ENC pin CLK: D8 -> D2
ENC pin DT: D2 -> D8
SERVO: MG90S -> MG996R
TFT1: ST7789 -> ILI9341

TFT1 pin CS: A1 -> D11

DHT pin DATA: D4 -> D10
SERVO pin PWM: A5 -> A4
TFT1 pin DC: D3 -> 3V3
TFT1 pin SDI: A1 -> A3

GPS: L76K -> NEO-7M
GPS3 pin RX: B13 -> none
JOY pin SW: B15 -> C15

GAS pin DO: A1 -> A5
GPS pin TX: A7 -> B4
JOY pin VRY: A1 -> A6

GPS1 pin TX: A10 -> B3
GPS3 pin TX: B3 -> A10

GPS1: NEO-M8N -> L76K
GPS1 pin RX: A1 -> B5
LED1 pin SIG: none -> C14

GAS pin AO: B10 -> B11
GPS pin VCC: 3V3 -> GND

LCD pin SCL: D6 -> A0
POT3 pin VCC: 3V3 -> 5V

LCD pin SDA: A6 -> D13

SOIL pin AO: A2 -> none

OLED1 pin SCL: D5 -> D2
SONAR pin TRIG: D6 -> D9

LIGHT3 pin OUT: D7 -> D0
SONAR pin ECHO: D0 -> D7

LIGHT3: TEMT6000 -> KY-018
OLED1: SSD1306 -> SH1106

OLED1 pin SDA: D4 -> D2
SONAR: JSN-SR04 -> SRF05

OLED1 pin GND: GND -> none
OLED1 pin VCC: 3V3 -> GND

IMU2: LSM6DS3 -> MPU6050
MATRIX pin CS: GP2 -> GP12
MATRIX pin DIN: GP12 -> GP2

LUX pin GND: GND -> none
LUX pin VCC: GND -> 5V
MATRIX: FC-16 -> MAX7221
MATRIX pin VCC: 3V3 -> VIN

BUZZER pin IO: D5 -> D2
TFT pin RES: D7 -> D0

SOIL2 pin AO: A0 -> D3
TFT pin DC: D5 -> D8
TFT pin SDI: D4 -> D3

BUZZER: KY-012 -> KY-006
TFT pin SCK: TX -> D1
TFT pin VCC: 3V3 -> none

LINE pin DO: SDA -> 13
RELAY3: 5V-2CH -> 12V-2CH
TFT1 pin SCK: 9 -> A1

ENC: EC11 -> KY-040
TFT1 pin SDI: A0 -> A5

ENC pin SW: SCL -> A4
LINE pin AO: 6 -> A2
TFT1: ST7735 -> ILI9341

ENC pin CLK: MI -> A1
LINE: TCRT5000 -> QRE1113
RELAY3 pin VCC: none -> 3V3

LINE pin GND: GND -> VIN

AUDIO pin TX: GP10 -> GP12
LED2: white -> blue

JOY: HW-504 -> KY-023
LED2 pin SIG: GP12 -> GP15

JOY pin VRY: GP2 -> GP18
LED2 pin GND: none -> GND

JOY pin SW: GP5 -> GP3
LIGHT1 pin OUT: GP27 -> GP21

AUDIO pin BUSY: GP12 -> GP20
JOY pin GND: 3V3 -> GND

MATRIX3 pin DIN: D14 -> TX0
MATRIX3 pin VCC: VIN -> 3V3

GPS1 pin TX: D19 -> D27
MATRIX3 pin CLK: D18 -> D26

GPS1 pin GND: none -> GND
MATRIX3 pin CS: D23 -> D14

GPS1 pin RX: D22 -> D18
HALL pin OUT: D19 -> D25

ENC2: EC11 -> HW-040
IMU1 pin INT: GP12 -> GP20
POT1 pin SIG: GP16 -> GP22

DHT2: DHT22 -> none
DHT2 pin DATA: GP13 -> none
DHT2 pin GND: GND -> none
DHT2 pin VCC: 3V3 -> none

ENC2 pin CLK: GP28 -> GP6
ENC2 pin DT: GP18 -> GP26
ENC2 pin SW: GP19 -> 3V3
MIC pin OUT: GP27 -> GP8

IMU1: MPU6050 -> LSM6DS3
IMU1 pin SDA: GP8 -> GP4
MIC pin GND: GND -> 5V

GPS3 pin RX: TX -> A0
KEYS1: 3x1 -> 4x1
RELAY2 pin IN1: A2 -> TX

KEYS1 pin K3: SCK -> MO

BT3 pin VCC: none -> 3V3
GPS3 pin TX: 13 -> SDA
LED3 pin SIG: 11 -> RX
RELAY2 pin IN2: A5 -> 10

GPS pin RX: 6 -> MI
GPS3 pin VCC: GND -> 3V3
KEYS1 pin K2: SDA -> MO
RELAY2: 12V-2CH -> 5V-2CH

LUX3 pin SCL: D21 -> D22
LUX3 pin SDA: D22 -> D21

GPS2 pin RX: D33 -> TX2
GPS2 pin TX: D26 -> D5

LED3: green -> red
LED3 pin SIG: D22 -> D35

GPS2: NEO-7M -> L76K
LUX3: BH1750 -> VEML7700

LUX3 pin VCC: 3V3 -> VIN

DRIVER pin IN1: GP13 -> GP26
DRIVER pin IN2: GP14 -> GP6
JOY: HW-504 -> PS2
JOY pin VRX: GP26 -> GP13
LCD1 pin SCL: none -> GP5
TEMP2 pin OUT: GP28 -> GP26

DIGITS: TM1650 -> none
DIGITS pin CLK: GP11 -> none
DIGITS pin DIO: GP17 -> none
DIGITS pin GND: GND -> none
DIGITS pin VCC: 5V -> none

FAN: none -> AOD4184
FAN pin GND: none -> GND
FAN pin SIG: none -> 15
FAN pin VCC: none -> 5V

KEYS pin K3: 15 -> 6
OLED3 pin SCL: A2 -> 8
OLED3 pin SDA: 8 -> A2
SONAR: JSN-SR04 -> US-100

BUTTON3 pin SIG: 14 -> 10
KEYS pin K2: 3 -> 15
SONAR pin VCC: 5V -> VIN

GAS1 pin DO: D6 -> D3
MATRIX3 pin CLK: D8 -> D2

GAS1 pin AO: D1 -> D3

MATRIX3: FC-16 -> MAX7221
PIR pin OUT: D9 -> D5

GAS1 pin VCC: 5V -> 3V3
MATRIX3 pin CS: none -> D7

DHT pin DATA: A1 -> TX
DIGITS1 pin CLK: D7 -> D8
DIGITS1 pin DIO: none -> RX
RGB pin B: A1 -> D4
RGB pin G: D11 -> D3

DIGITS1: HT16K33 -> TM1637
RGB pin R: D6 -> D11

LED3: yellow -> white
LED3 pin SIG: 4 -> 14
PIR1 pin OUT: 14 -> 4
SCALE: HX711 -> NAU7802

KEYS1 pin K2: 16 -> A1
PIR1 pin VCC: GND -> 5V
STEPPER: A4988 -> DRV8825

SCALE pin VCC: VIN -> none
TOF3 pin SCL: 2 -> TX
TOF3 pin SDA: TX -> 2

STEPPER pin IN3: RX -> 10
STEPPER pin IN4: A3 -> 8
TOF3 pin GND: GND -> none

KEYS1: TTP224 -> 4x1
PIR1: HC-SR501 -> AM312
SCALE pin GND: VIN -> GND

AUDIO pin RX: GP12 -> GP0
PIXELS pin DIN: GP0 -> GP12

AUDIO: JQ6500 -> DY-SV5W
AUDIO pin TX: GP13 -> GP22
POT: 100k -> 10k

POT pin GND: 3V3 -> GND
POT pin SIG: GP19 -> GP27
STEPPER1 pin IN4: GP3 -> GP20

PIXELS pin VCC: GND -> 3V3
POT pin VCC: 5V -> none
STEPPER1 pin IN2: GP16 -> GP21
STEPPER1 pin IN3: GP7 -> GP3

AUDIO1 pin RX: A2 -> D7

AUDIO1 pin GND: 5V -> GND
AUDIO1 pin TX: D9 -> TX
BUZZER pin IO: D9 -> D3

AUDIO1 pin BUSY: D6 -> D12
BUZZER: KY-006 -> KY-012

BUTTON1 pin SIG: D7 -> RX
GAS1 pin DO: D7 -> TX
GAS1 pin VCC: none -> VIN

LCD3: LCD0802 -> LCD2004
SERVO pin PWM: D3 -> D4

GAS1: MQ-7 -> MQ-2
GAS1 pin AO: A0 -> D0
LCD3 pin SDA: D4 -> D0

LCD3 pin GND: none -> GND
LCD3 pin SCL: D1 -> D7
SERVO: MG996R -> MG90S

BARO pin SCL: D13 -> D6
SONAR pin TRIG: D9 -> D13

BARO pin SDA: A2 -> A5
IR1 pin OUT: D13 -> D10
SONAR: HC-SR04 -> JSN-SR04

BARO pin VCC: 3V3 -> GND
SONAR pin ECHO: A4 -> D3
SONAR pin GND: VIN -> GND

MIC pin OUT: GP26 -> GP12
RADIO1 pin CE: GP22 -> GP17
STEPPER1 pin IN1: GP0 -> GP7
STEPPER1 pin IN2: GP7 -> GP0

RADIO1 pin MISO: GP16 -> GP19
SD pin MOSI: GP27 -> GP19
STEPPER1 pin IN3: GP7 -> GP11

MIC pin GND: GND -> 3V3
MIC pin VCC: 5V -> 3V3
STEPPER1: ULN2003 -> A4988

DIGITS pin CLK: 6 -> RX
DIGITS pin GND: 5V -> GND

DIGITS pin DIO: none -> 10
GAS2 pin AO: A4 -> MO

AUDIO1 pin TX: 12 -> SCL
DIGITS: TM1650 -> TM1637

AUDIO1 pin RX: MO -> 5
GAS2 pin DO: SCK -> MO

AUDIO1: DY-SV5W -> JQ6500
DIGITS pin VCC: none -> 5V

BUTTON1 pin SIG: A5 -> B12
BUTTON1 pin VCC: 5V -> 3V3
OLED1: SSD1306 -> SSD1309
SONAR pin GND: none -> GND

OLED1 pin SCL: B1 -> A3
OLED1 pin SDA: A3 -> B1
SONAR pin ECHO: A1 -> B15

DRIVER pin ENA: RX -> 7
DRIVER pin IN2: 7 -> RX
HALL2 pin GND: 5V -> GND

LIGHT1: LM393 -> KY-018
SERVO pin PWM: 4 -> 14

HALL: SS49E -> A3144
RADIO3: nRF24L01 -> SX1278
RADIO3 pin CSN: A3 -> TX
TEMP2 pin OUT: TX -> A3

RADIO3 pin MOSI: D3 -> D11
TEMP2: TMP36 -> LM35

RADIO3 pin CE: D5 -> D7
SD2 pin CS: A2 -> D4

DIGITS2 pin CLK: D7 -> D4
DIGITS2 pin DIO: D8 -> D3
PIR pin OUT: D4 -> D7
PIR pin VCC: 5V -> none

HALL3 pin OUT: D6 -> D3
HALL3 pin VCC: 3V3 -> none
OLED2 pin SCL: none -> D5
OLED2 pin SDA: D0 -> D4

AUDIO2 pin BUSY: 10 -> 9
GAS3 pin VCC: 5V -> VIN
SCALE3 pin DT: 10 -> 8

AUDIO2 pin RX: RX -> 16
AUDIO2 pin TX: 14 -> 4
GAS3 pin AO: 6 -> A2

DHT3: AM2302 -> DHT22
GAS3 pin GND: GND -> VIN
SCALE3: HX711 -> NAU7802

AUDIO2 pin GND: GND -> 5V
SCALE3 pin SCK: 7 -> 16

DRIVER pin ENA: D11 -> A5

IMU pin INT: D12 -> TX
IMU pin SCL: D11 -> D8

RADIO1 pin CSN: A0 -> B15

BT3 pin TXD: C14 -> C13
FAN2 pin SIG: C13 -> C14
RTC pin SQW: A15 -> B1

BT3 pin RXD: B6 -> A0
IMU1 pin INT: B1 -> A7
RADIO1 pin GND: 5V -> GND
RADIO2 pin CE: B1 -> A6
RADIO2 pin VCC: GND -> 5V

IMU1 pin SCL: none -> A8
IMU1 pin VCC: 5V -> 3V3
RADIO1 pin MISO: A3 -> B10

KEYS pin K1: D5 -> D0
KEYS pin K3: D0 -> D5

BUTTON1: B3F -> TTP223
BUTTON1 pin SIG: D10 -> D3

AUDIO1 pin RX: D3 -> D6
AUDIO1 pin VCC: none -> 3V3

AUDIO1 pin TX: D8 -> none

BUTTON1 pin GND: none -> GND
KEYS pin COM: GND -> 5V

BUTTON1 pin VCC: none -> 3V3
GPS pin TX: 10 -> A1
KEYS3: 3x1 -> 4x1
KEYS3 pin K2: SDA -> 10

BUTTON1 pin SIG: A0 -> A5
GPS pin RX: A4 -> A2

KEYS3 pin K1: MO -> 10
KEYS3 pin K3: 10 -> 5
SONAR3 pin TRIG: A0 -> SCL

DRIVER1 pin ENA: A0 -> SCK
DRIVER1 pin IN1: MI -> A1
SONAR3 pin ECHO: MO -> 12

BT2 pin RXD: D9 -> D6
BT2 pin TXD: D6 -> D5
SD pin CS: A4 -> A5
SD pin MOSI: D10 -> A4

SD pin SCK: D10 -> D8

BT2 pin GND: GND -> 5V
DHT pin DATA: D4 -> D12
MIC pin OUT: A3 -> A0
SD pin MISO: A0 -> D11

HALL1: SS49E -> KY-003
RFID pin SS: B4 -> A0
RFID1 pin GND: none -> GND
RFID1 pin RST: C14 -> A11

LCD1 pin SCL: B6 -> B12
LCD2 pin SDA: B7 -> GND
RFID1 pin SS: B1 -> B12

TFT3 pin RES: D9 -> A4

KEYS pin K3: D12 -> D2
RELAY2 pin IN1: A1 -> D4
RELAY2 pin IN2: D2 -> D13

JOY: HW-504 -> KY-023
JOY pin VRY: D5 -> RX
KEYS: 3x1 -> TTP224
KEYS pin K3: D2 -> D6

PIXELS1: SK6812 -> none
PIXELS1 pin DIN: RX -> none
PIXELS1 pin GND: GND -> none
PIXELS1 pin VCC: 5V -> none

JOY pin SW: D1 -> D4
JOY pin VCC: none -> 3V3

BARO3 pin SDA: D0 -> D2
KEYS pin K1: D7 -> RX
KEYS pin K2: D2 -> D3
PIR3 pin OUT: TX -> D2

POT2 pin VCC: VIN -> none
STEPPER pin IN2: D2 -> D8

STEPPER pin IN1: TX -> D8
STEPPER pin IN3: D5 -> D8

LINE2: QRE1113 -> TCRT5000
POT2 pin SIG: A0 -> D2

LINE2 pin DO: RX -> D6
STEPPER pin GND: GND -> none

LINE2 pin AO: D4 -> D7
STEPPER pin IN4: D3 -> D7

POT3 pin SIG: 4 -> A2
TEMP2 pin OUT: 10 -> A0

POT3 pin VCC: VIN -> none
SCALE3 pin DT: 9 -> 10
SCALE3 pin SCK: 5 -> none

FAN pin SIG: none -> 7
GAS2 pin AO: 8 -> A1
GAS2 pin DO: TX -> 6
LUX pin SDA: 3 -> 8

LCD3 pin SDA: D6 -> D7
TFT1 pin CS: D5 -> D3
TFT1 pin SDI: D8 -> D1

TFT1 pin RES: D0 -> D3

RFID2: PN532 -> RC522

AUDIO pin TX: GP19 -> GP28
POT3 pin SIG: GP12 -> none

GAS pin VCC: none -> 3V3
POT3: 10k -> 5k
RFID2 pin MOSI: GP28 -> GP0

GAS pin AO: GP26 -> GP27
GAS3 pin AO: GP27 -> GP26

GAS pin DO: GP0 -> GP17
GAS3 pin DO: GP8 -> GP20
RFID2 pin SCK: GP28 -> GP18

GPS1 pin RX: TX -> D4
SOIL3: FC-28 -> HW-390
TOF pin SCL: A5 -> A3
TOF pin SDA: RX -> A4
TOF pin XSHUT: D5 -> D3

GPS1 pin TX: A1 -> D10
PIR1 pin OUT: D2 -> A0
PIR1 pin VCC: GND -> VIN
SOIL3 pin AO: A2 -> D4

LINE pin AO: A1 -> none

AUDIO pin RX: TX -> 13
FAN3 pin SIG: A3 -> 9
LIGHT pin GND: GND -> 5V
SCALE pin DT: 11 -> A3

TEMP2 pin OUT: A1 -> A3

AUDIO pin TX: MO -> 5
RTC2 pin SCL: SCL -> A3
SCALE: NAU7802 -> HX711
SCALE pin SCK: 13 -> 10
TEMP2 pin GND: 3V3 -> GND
◇ ◇ ◇ ◇ ◇ ◇ ◇
# EXERCISE PROMPT:
After locating the line holding "JOY pin SW: B15 -> C15" above, output exactly that line and every line after it through the line holding "TFT1 pin SDI: A0 -> A5". Include nothing else.

# TASK SOLUTION:
JOY pin SW: B15 -> C15

GAS pin DO: A1 -> A5
GPS pin TX: A7 -> B4
JOY pin VRY: A1 -> A6

GPS1 pin TX: A10 -> B3
GPS3 pin TX: B3 -> A10

GPS1: NEO-M8N -> L76K
GPS1 pin RX: A1 -> B5
LED1 pin SIG: none -> C14

GAS pin AO: B10 -> B11
GPS pin VCC: 3V3 -> GND

LCD pin SCL: D6 -> A0
POT3 pin VCC: 3V3 -> 5V

LCD pin SDA: A6 -> D13

SOIL pin AO: A2 -> none

OLED1 pin SCL: D5 -> D2
SONAR pin TRIG: D6 -> D9

LIGHT3 pin OUT: D7 -> D0
SONAR pin ECHO: D0 -> D7

LIGHT3: TEMT6000 -> KY-018
OLED1: SSD1306 -> SH1106

OLED1 pin SDA: D4 -> D2
SONAR: JSN-SR04 -> SRF05

OLED1 pin GND: GND -> none
OLED1 pin VCC: 3V3 -> GND

IMU2: LSM6DS3 -> MPU6050
MATRIX pin CS: GP2 -> GP12
MATRIX pin DIN: GP12 -> GP2

LUX pin GND: GND -> none
LUX pin VCC: GND -> 5V
MATRIX: FC-16 -> MAX7221
MATRIX pin VCC: 3V3 -> VIN

BUZZER pin IO: D5 -> D2
TFT pin RES: D7 -> D0

SOIL2 pin AO: A0 -> D3
TFT pin DC: D5 -> D8
TFT pin SDI: D4 -> D3

BUZZER: KY-012 -> KY-006
TFT pin SCK: TX -> D1
TFT pin VCC: 3V3 -> none

LINE pin DO: SDA -> 13
RELAY3: 5V-2CH -> 12V-2CH
TFT1 pin SCK: 9 -> A1

ENC: EC11 -> KY-040
TFT1 pin SDI: A0 -> A5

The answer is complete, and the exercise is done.